* Prompt: Where the word "cyan" shows up in a line below, that line is counted. State how many lines are counted, without any other words.

[Dataset extract — start]

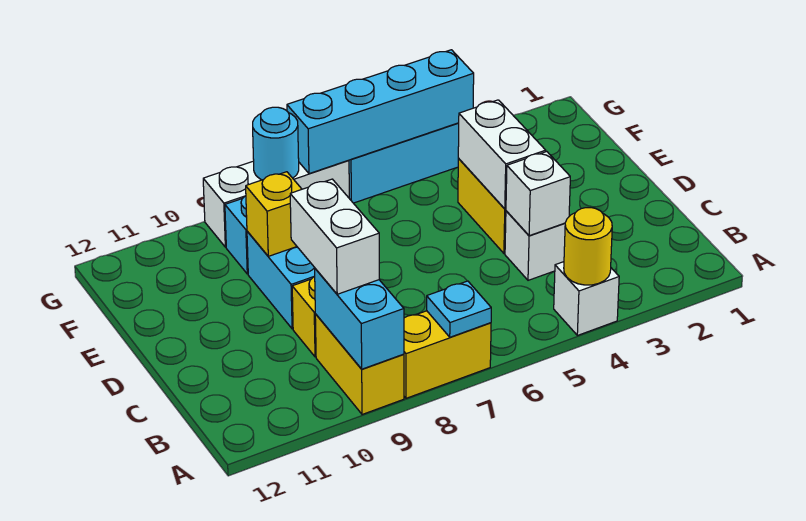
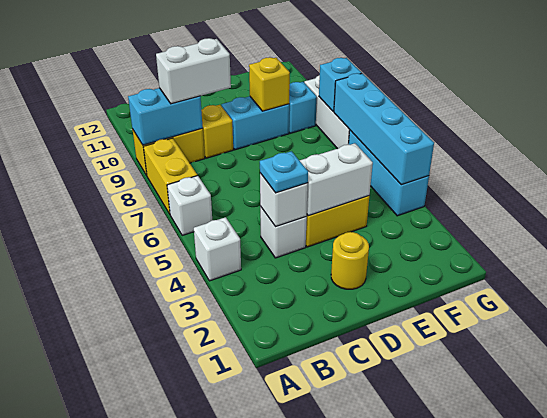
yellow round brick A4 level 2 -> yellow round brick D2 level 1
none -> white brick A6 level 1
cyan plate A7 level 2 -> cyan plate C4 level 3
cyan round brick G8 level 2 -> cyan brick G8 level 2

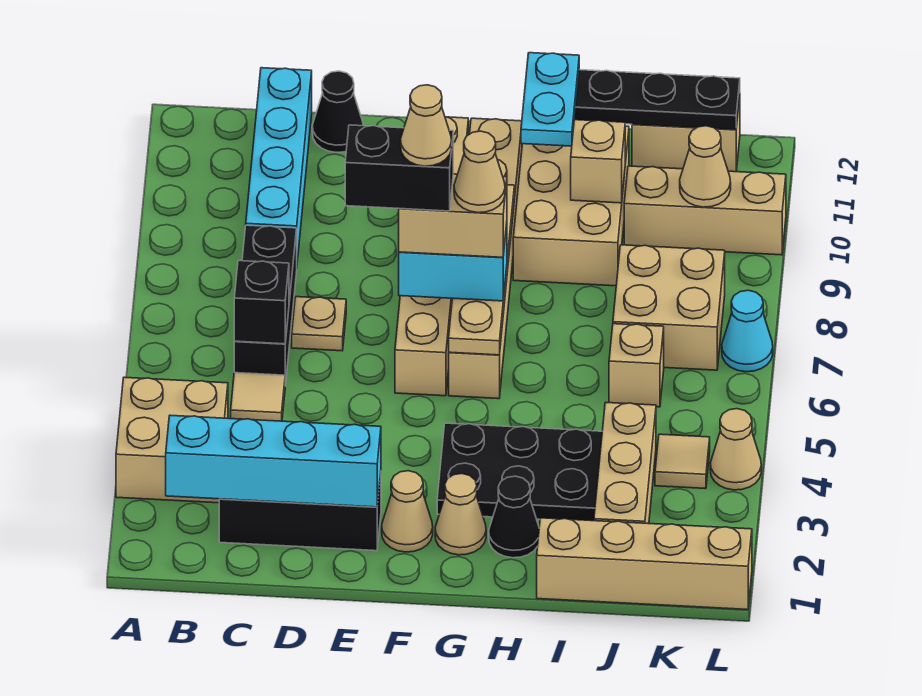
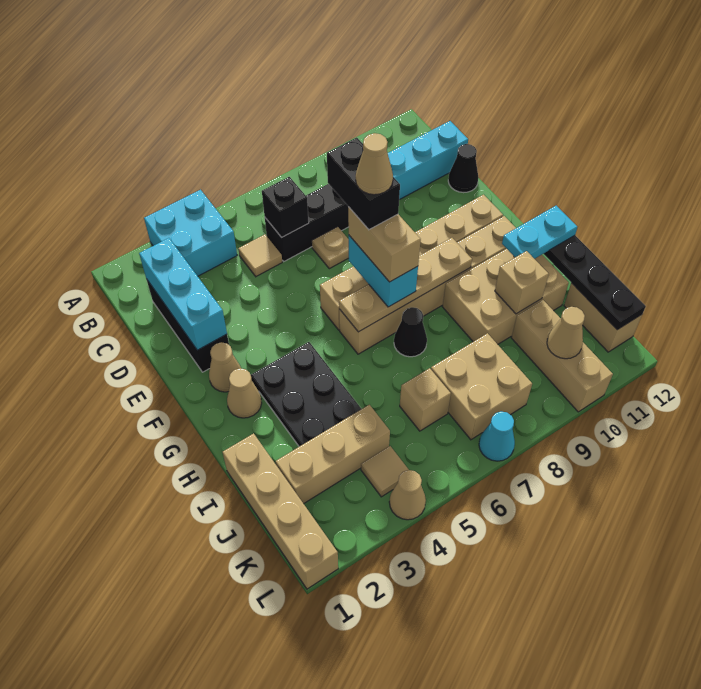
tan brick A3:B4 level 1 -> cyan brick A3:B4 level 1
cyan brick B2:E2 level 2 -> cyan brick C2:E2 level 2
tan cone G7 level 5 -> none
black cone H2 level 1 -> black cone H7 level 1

[Dataset extract — finish]

* Task solution: 4